(THE DATA)

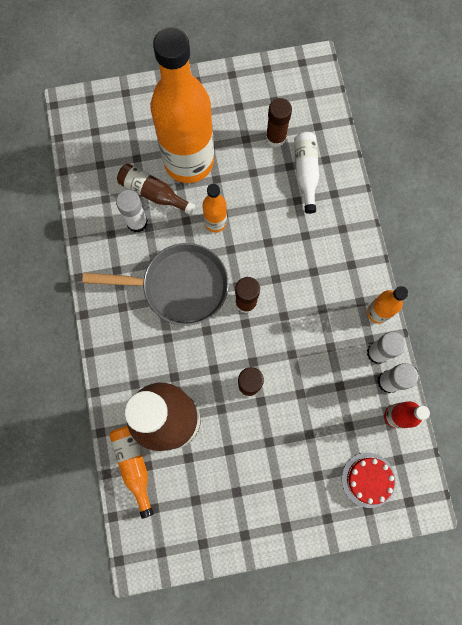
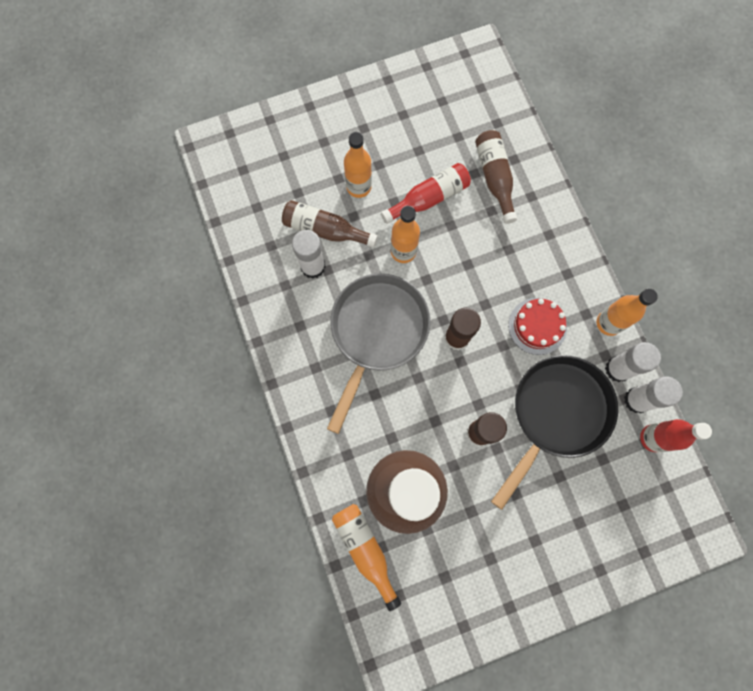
camera: 10 degrees left, 0 degrees up
grey pan [82,243,229,326] -> grey pan turned 60 degrees counterclockwise [327,273,430,434]
orange bottle [150,27,214,183] -> orange bottle [344,132,372,198], size x0.43
brown glue stick [266,98,292,147] -> none
white bottle [294,132,319,214] -> brown bottle [475,130,517,224]
red cake [342,453,395,508] -> red cake moved to [508,298,567,355]
none -> red bottle [381,163,471,224]
none -> black pan [491,355,618,510]

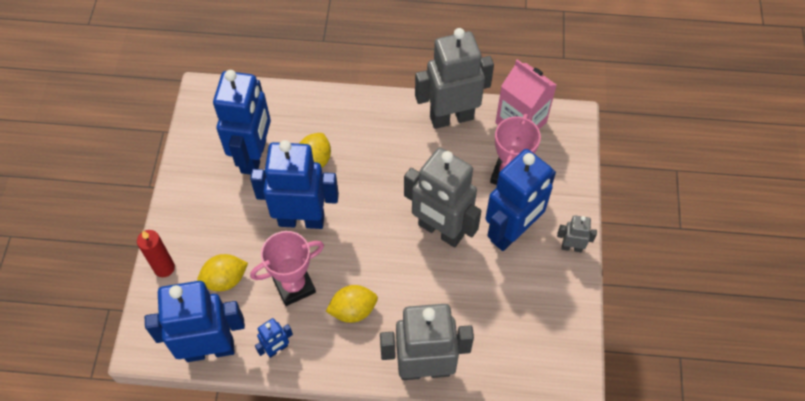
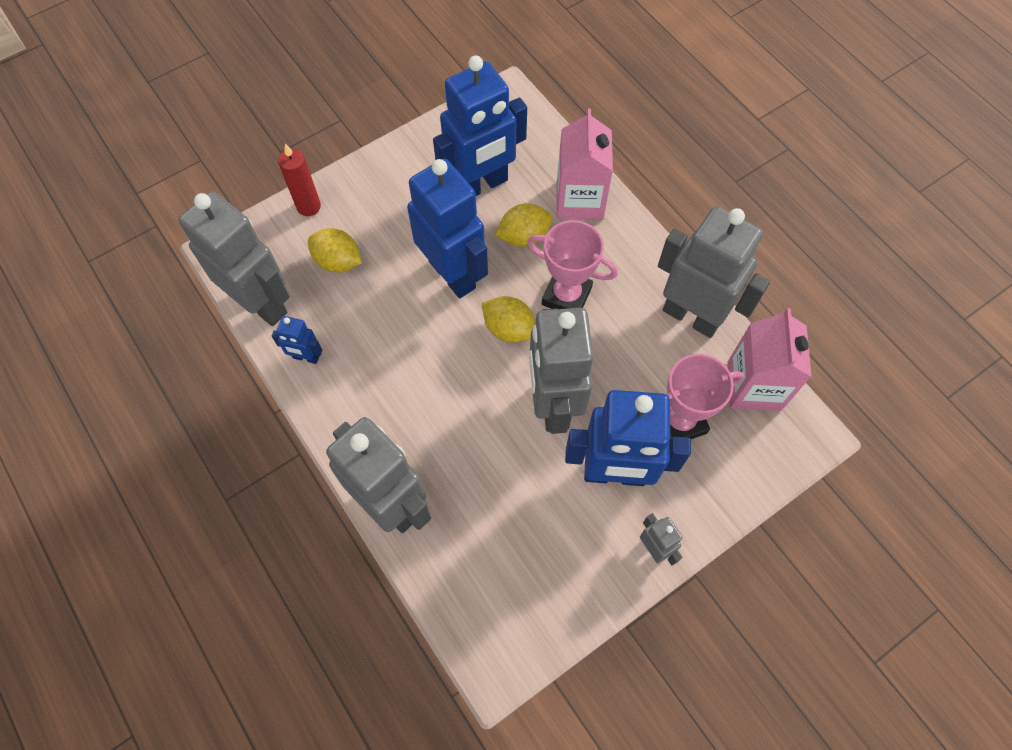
camera: 50 degrees right, 5 degrees up
blue robot [145,281,245,362] -> grey robot [178,191,290,326]
pink trophy [250,231,324,306] -> pink trophy moved to [527,220,618,309]
yellow lemon [326,285,378,323] -> yellow lemon moved to [481,296,536,343]
none -> pink carton [557,109,613,220]

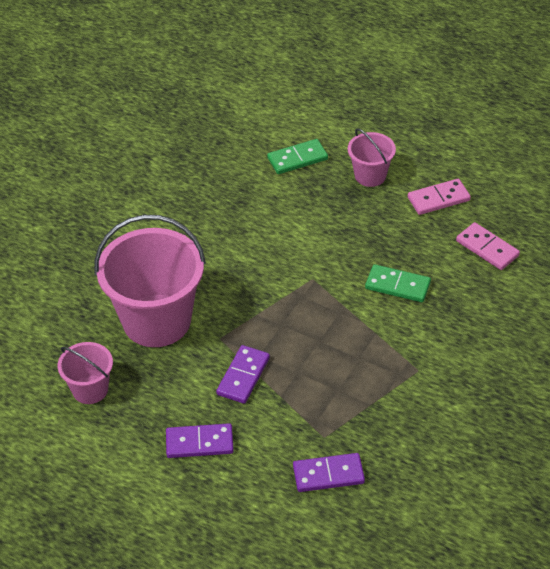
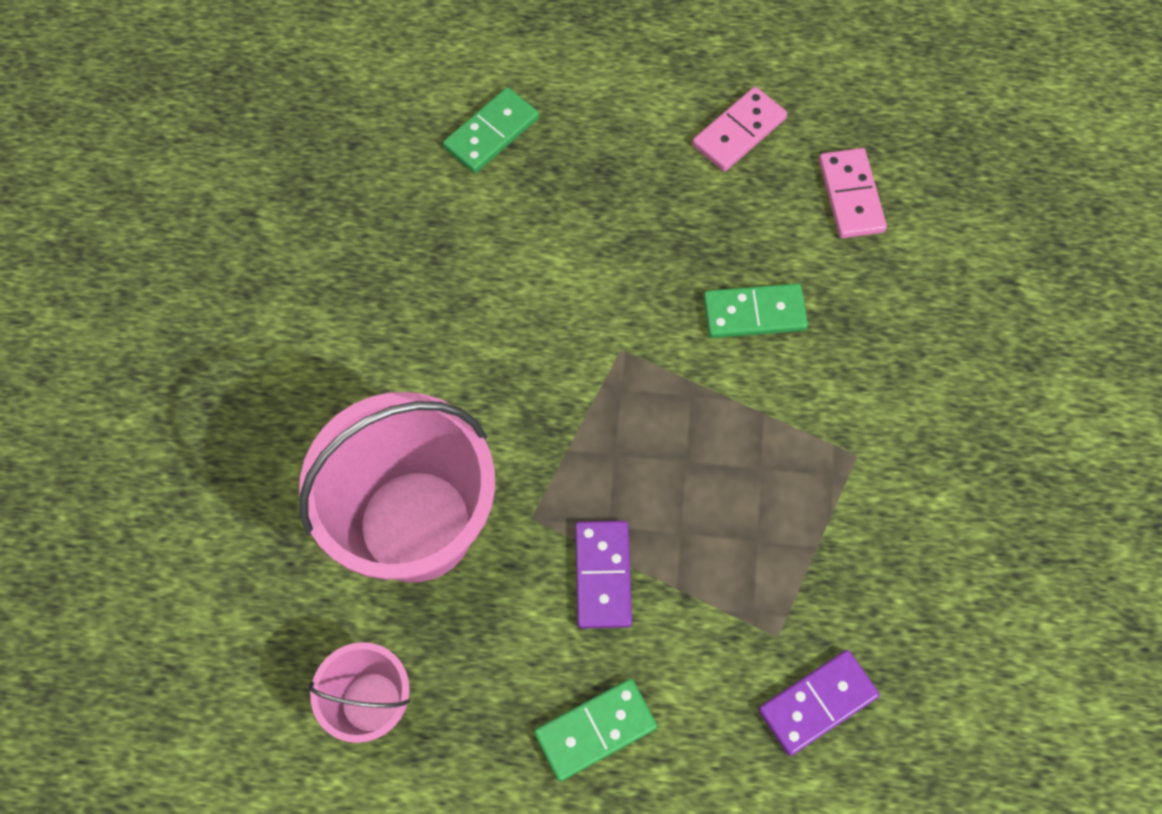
camera: 25 degrees left, 20 degrees up
purple domino [166,423,234,458] -> green domino [534,679,657,781]
pink bucket [348,128,396,187] -> none
pink domino [456,222,520,270] -> pink domino turned 60 degrees clockwise [819,148,887,238]

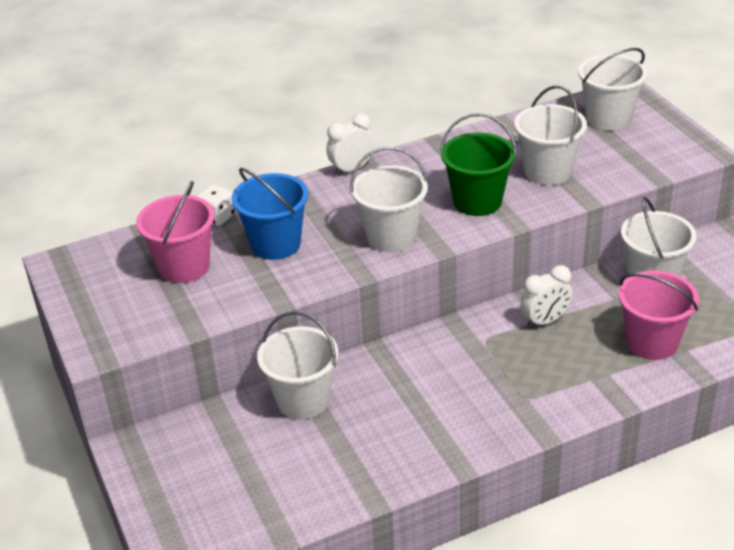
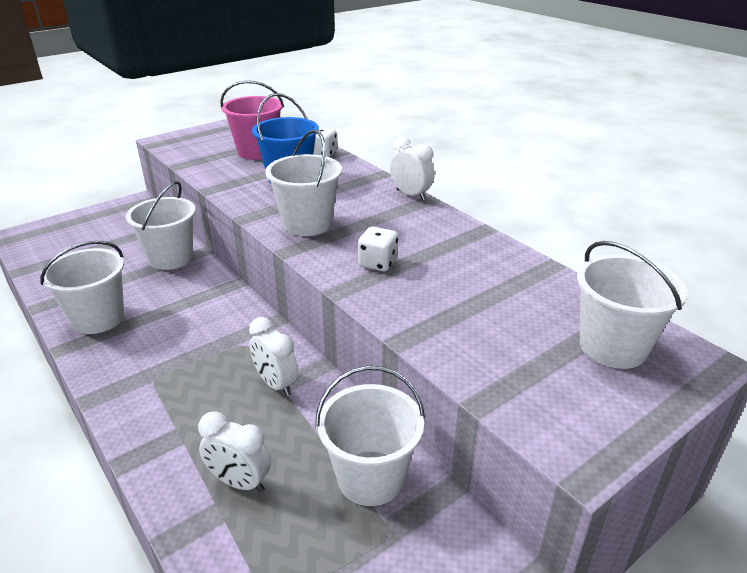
camera: 75 degrees right, 5 degrees down
green bucket [440,113,517,216] -> white dice [358,227,398,271]
white bucket [514,85,587,185] -> white bucket moved to [40,241,124,334]
pink bucket [618,270,699,360] -> white clock [198,411,271,492]

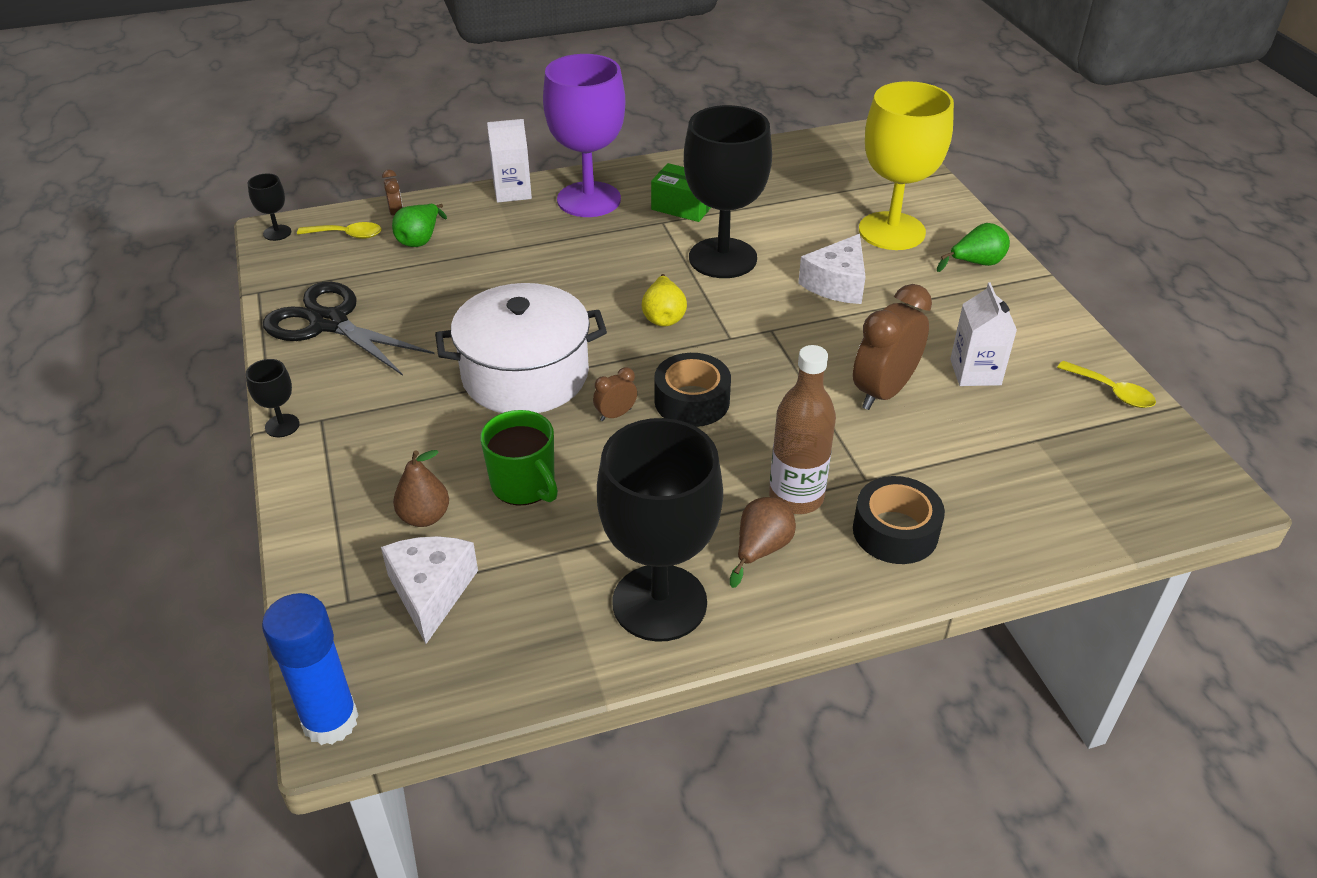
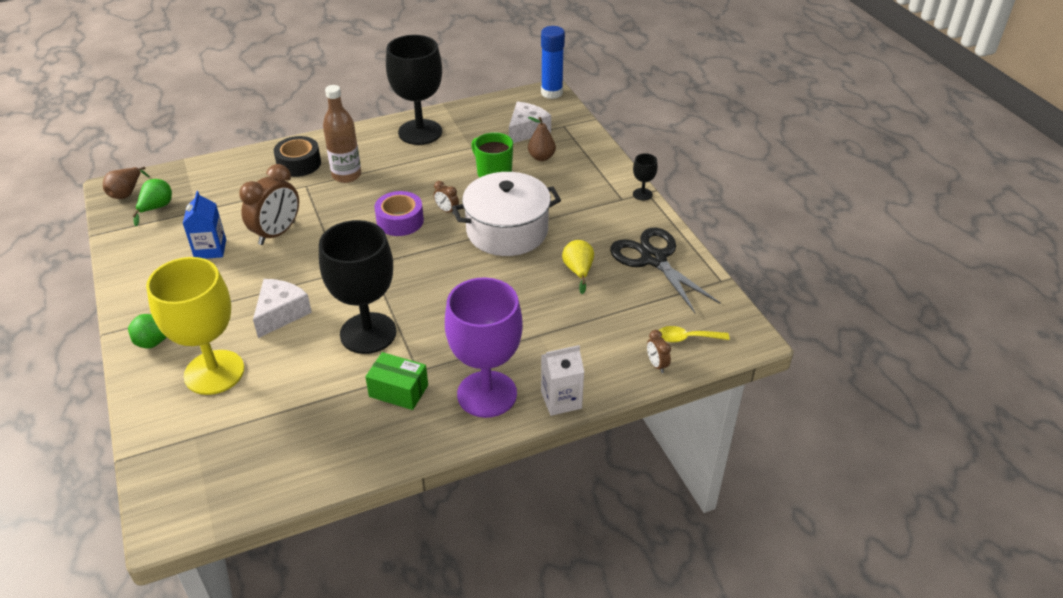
camera: 175 degrees right, 0 degrees up
black goblet [248,173,291,241] -> none
black scissors [263,282,434,376] -> black scissors turned 150 degrees counterclockwise [610,228,721,313]
white cheese [381,536,478,644] -> white cheese turned 135 degrees counterclockwise [509,101,551,143]
green pear [392,204,447,247] -> green pear moved to [133,179,172,226]
brown clock [593,367,637,421] -> brown clock turned 75 degrees clockwise [434,181,459,215]
yellow pear [642,274,687,326] -> yellow pear moved to [562,240,594,294]
black tape [654,353,731,427] -> purple tape [374,191,424,236]
brown pear [730,497,796,588] -> brown pear moved to [103,167,150,199]
white carton [950,282,1017,386] -> blue carton [183,191,226,259]
yellow spoon [1057,361,1156,408] -> none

(End THE DATA)

TASK DESCRIPTION
The lines to extract from the data above begin with the line containing "camera: 175 degrees right, 0 degrees up" and end with the line containing "brown pear [730,497,796,588]". Extract them exactly, including both.

ANSWER SPACE
camera: 175 degrees right, 0 degrees up
black goblet [248,173,291,241] -> none
black scissors [263,282,434,376] -> black scissors turned 150 degrees counterclockwise [610,228,721,313]
white cheese [381,536,478,644] -> white cheese turned 135 degrees counterclockwise [509,101,551,143]
green pear [392,204,447,247] -> green pear moved to [133,179,172,226]
brown clock [593,367,637,421] -> brown clock turned 75 degrees clockwise [434,181,459,215]
yellow pear [642,274,687,326] -> yellow pear moved to [562,240,594,294]
black tape [654,353,731,427] -> purple tape [374,191,424,236]
brown pear [730,497,796,588] -> brown pear moved to [103,167,150,199]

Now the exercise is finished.